The copy should hold exactly the lines below from the one that contains "JET-BLACK TOOTHBRUSH <259" through the one that contains "ROYAL BLUE MOBILE PHONE <400" and nothing else, so no pictures.

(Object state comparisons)
+---+
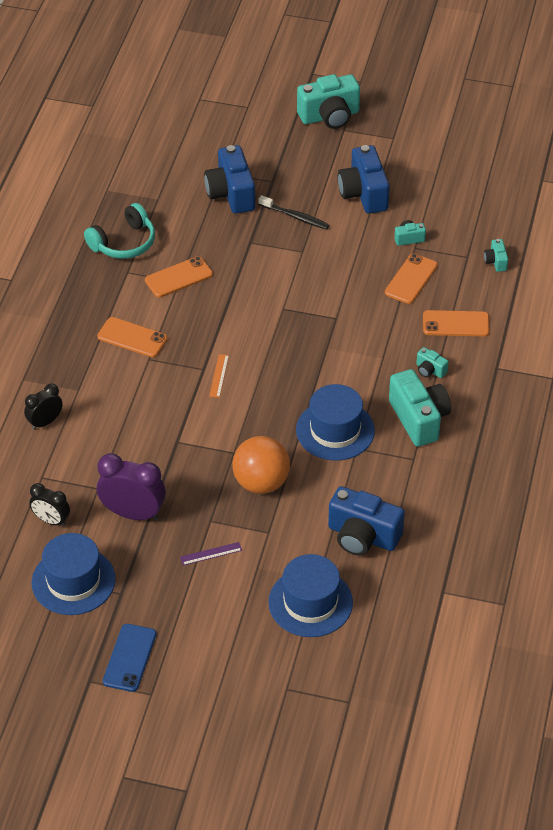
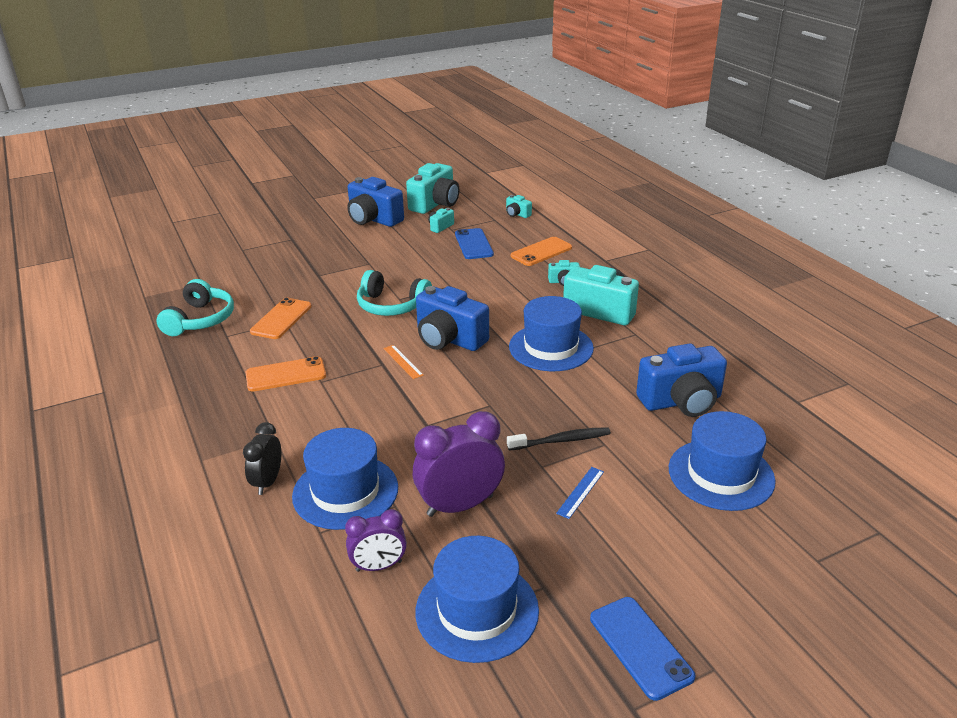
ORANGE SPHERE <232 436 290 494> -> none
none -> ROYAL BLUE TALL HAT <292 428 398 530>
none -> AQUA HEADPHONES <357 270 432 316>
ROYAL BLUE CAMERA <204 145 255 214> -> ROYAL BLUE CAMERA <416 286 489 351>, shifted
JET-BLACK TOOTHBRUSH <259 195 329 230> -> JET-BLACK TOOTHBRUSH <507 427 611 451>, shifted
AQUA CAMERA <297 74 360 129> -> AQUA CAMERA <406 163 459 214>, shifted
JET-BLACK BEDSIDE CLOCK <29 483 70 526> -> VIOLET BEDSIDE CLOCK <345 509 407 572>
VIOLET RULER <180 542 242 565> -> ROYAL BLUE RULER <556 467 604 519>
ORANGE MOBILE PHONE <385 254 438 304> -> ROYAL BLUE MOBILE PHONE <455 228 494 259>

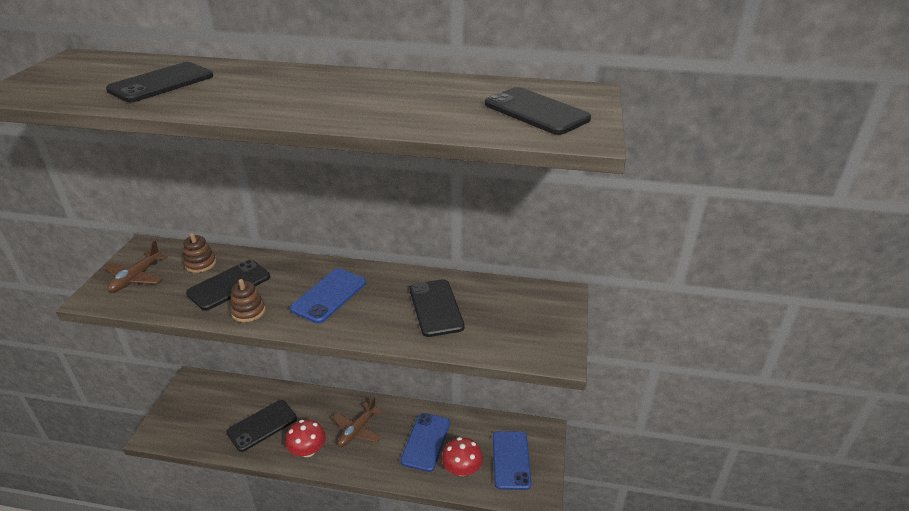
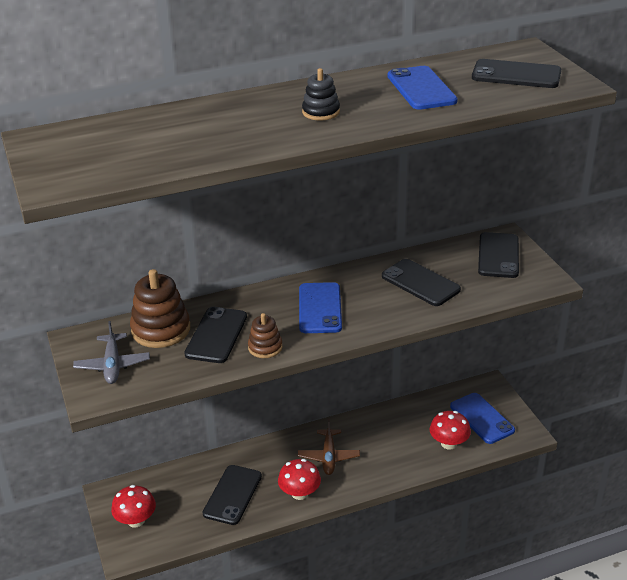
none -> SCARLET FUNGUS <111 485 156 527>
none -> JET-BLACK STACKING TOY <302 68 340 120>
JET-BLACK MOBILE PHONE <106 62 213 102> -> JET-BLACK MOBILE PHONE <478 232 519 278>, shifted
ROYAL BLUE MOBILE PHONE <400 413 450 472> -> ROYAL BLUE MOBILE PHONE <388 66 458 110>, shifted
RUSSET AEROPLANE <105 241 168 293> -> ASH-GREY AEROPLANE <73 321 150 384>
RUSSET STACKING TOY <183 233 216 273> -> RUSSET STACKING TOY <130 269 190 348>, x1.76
+---+
◆ PROBLEM SOLUTION:
JET-BLACK TOOTHBRUSH <259 195 329 230> -> JET-BLACK TOOTHBRUSH <507 427 611 451>, shifted
AQUA CAMERA <297 74 360 129> -> AQUA CAMERA <406 163 459 214>, shifted
JET-BLACK BEDSIDE CLOCK <29 483 70 526> -> VIOLET BEDSIDE CLOCK <345 509 407 572>
VIOLET RULER <180 542 242 565> -> ROYAL BLUE RULER <556 467 604 519>
ORANGE MOBILE PHONE <385 254 438 304> -> ROYAL BLUE MOBILE PHONE <455 228 494 259>

none -> SCARLET FUNGUS <111 485 156 527>
none -> JET-BLACK STACKING TOY <302 68 340 120>
JET-BLACK MOBILE PHONE <106 62 213 102> -> JET-BLACK MOBILE PHONE <478 232 519 278>, shifted
ROYAL BLUE MOBILE PHONE <400 413 450 472> -> ROYAL BLUE MOBILE PHONE <388 66 458 110>, shifted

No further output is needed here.